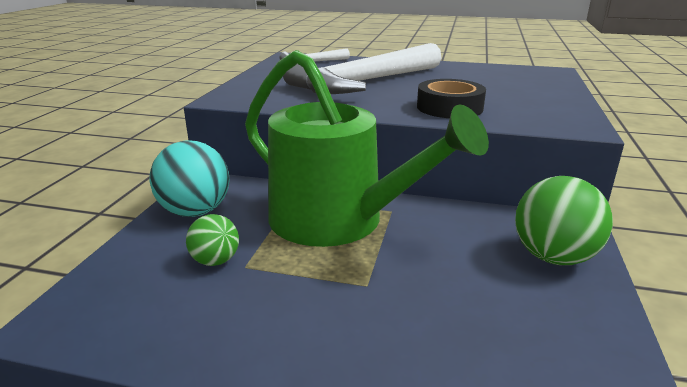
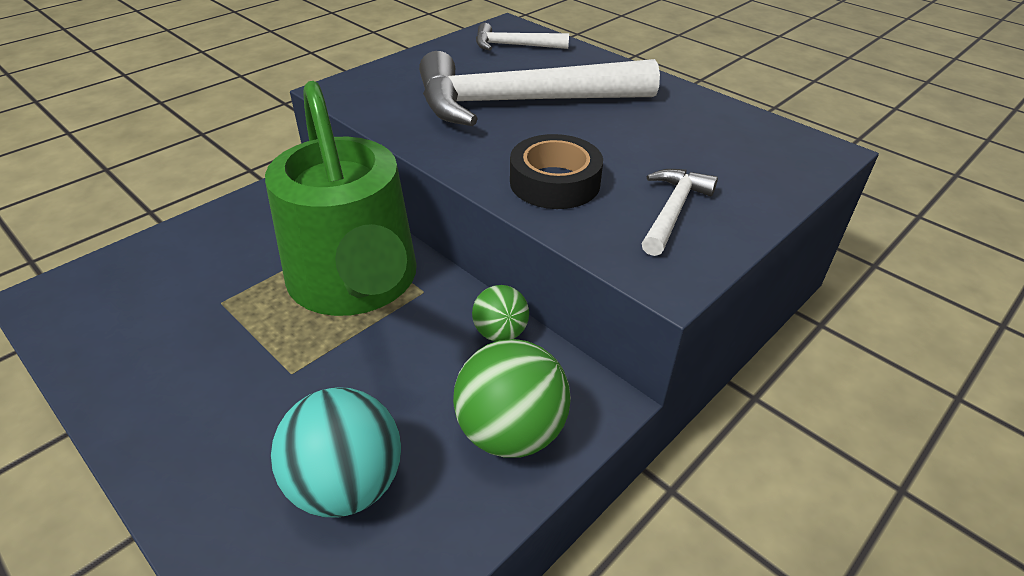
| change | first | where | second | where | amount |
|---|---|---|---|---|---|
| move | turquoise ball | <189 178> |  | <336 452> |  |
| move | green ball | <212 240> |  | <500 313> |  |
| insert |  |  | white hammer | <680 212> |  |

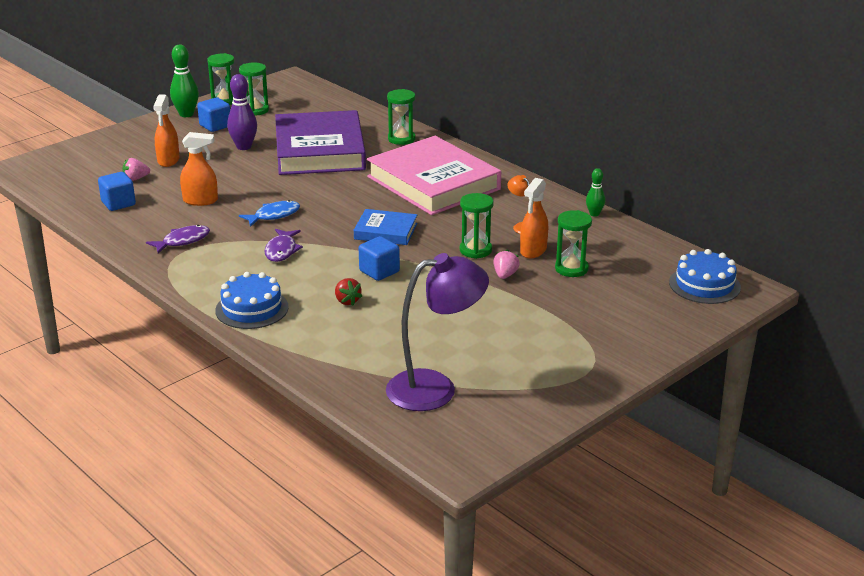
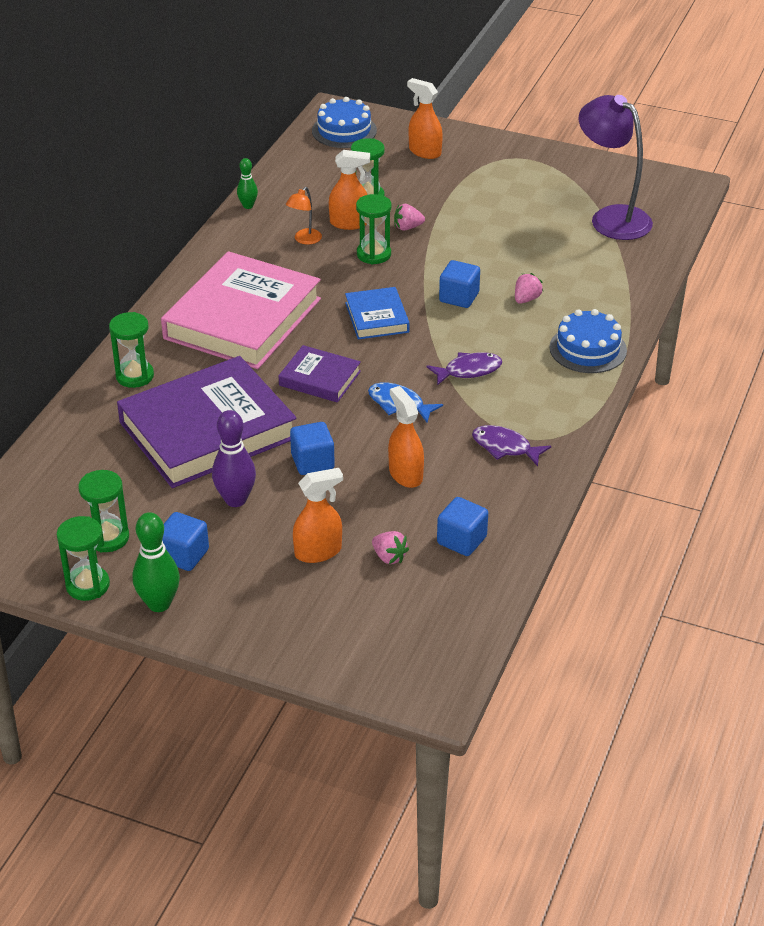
| change | first | where | second | where | amount |
|---|---|---|---|---|---|
| recolor | red strawberry | <348 292> | pink strawberry | <529 288> |  |
| insert |  |  | orange spray bottle | <425 118> |  |
| insert |  |  | purple book | <320 374> |  |
| insert |  |  | blue cube | <312 448> |  |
-.-.-
**YOUR ASSIGNMENT**
Give back all the records as they stand, but with no pictures in the copy.

**ANSWER BOX**
| change | first | where | second | where | amount |
|---|---|---|---|---|---|
| move | turquoise ball | <189 178> |  | <336 452> |  |
| move | green ball | <212 240> |  | <500 313> |  |
| insert |  |  | white hammer | <680 212> |  |

| change | first | where | second | where | amount |
|---|---|---|---|---|---|
| recolor | red strawberry | <348 292> | pink strawberry | <529 288> |  |
| insert |  |  | orange spray bottle | <425 118> |  |
| insert |  |  | purple book | <320 374> |  |
| insert |  |  | blue cube | <312 448> |  |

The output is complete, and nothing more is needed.